• **Activity**: What are the lines below, starting at the line containing "white mouse: 2 -> 3" and ending at the line containing "orange pawn: 3 -> 1"? Write them out exactly, ends included, without pictures.

• **Provided material**:
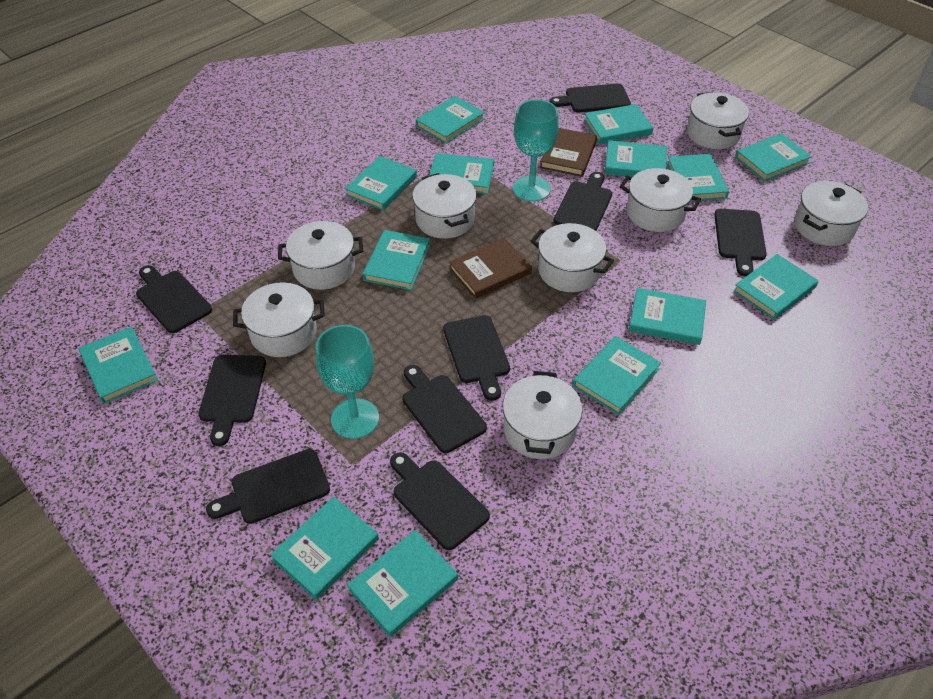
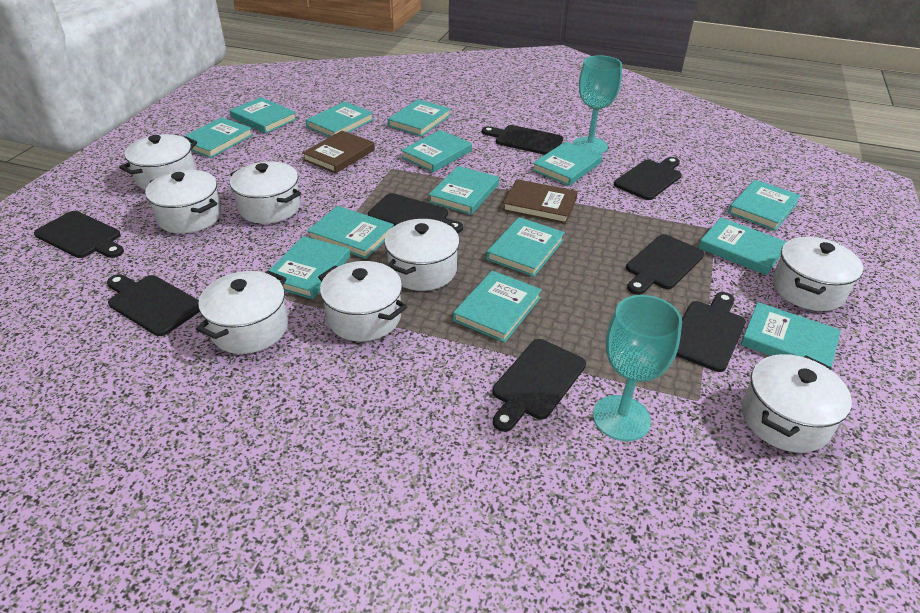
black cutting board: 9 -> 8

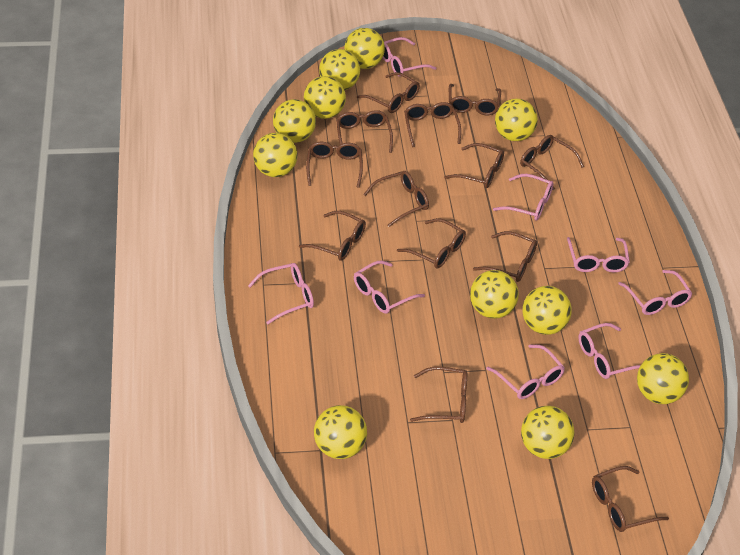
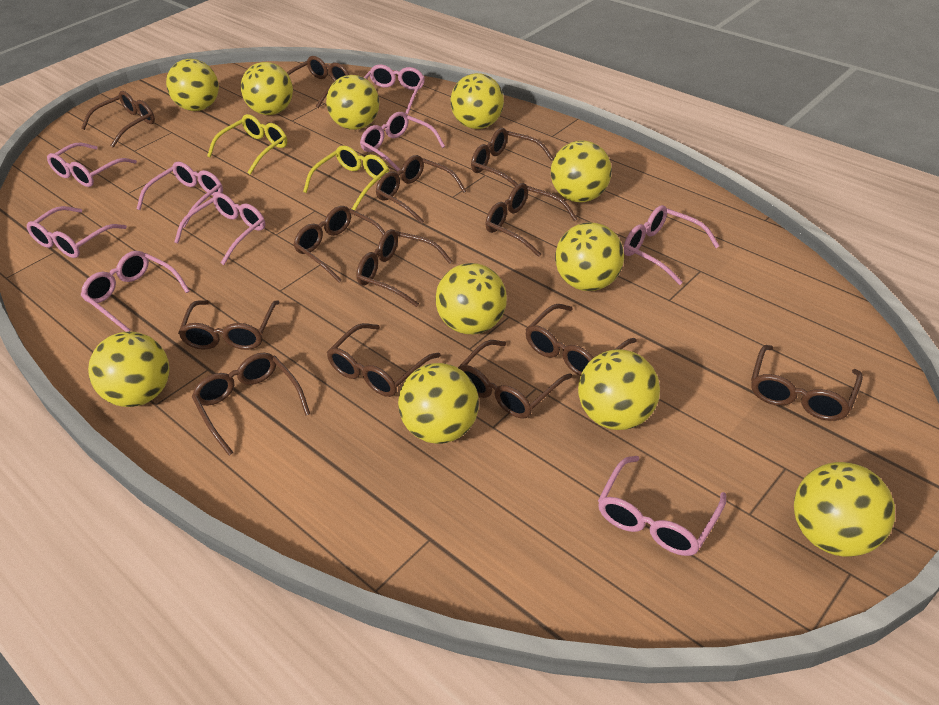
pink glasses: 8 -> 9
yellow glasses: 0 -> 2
---
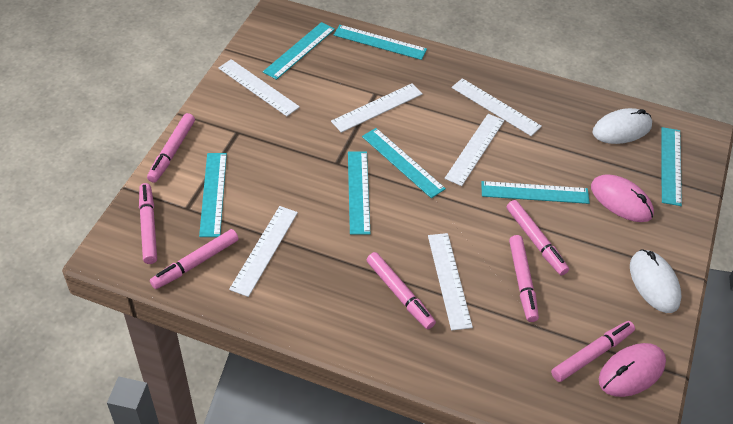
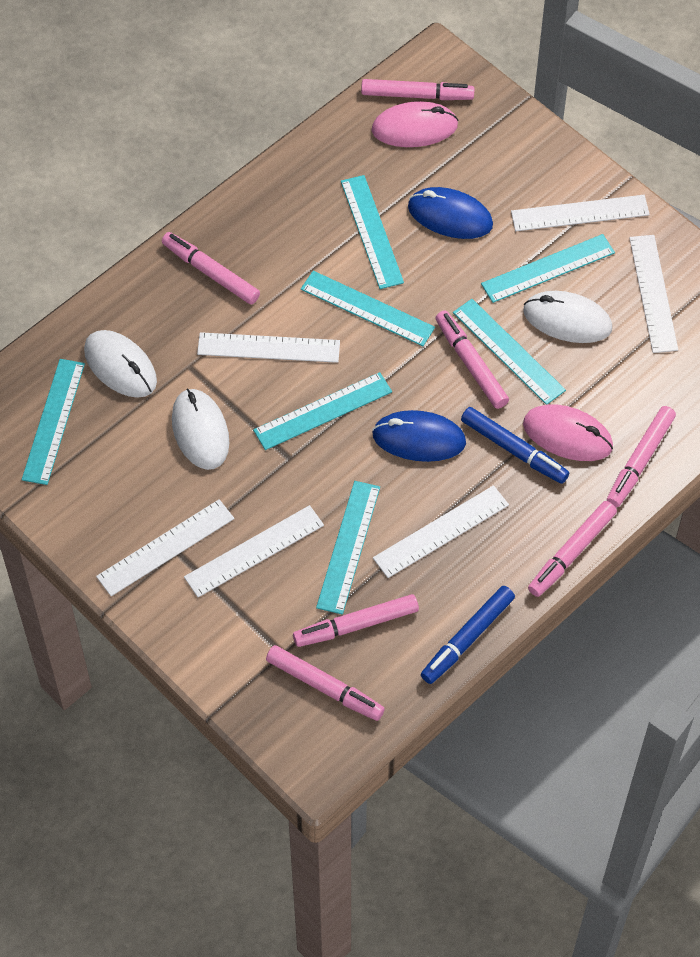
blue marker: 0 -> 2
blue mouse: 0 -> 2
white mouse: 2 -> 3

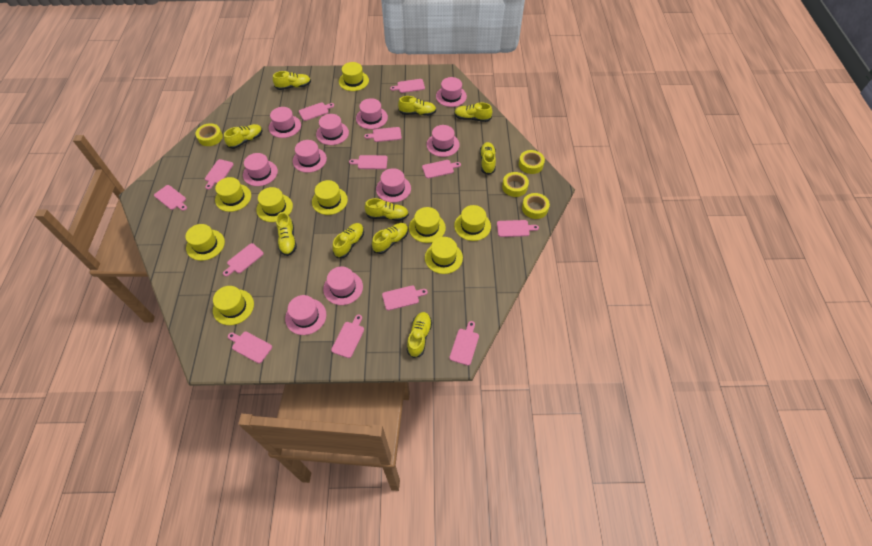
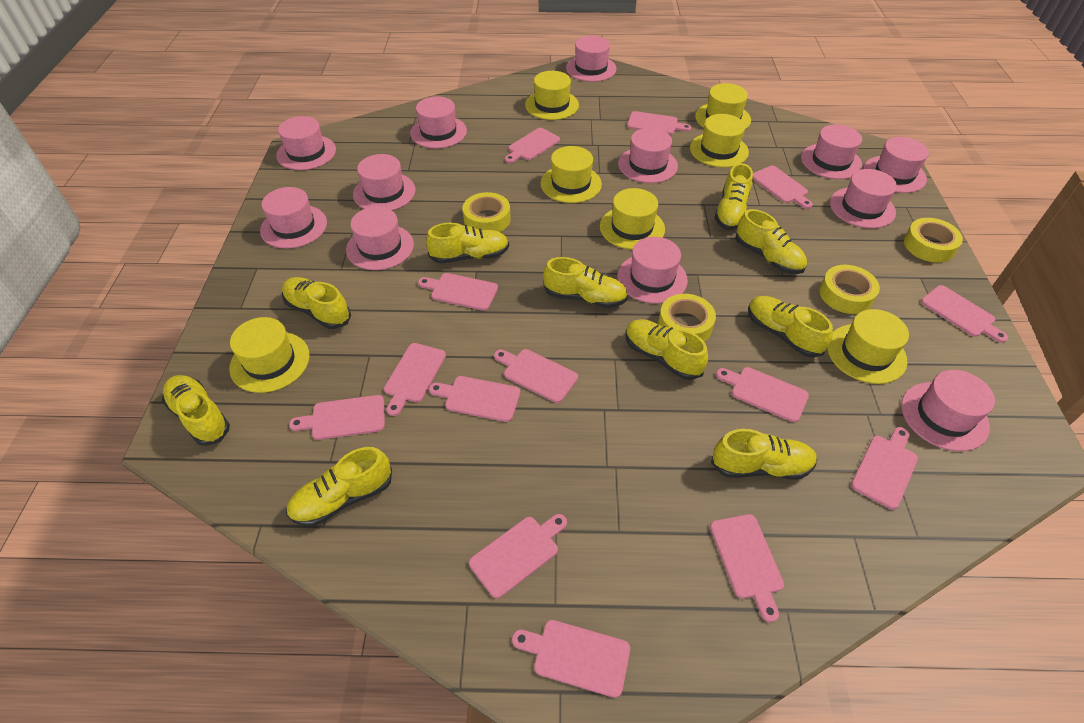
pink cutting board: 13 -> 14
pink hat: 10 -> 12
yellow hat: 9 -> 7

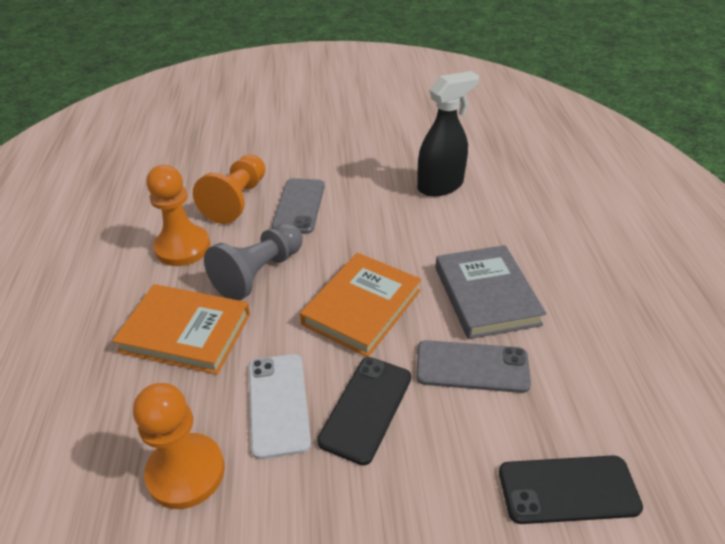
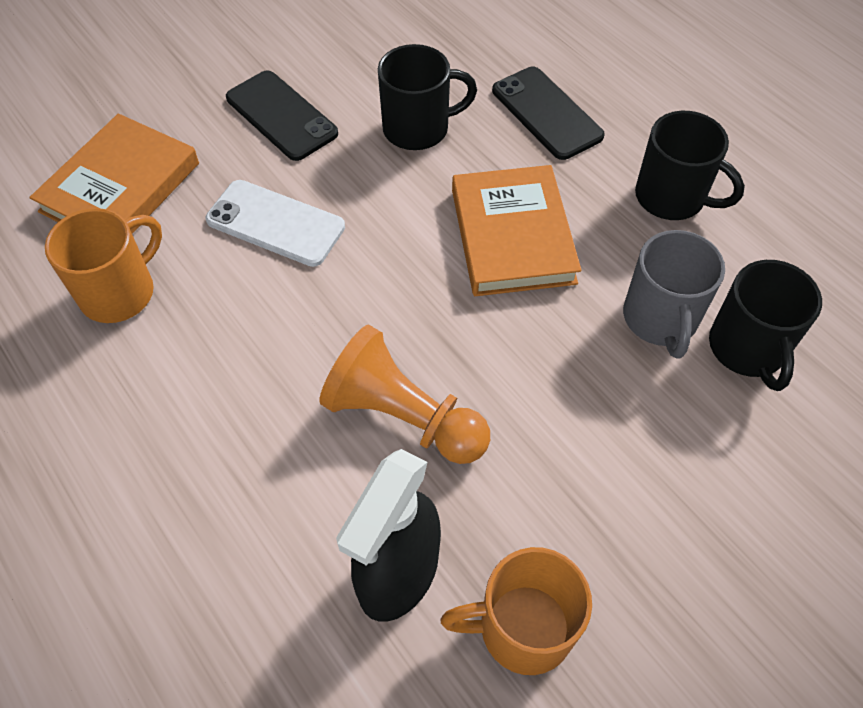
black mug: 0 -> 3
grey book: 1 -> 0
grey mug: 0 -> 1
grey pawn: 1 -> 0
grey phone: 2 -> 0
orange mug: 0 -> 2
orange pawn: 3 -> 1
---
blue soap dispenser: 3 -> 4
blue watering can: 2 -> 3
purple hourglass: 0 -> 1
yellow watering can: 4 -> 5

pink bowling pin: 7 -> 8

• **Task answer**:
white mouse: 2 -> 3

pink cutting board: 13 -> 14
pink hat: 10 -> 12
yellow hat: 9 -> 7

black mug: 0 -> 3
grey book: 1 -> 0
grey mug: 0 -> 1
grey pawn: 1 -> 0
grey phone: 2 -> 0
orange mug: 0 -> 2
orange pawn: 3 -> 1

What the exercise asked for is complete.